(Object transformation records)

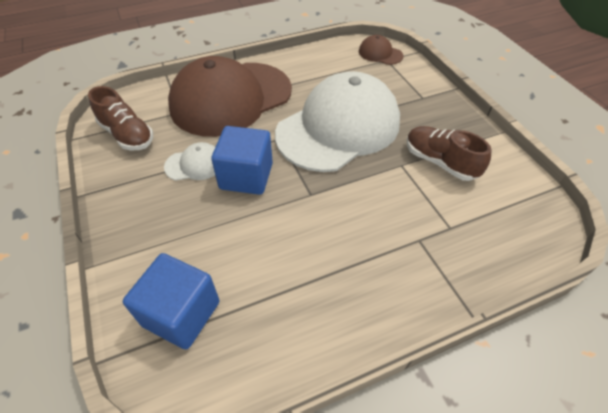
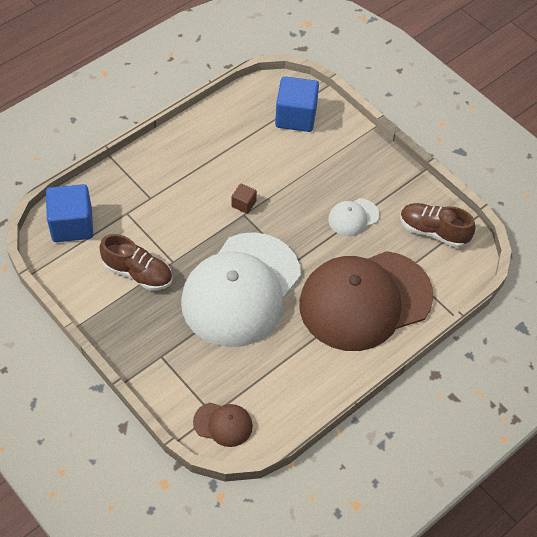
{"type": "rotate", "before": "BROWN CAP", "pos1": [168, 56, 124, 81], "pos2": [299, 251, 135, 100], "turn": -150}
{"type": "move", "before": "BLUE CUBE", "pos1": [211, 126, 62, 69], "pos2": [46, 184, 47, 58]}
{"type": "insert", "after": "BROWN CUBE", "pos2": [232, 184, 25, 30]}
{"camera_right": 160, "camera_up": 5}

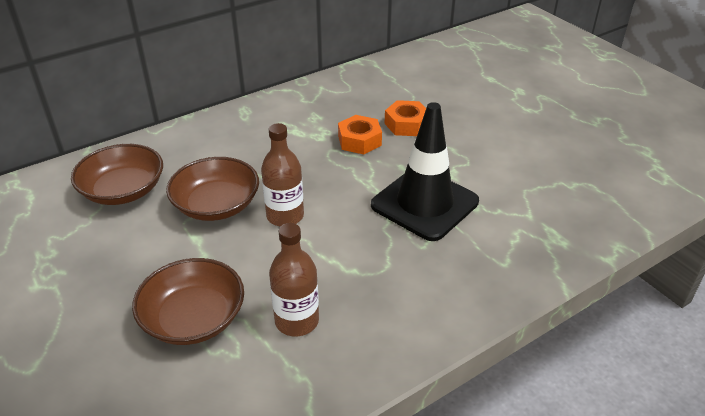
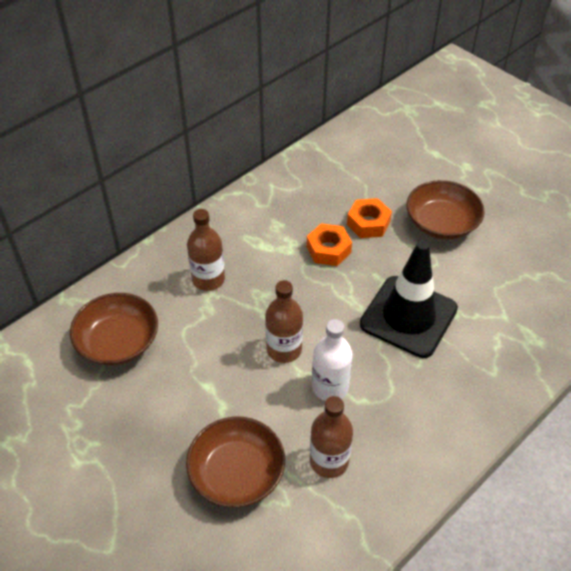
{"type": "move", "before": "BROWN BOWL", "pos1": [166, 157, 93, 64], "pos2": [406, 180, 79, 60]}
{"type": "insert", "after": "BROWN BOTTLE", "pos2": [187, 209, 38, 82]}
{"type": "insert", "after": "WHITE BOTTLE", "pos2": [312, 319, 41, 82]}
{"camera_right": -10, "camera_up": 10}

[WHAT IS BEING ASKED]: Report every line of the entries that carries the word "BOTTLE".

[RESULT OF THIS EXERCISE]:
{"type": "insert", "after": "BROWN BOTTLE", "pos2": [187, 209, 38, 82]}
{"type": "insert", "after": "WHITE BOTTLE", "pos2": [312, 319, 41, 82]}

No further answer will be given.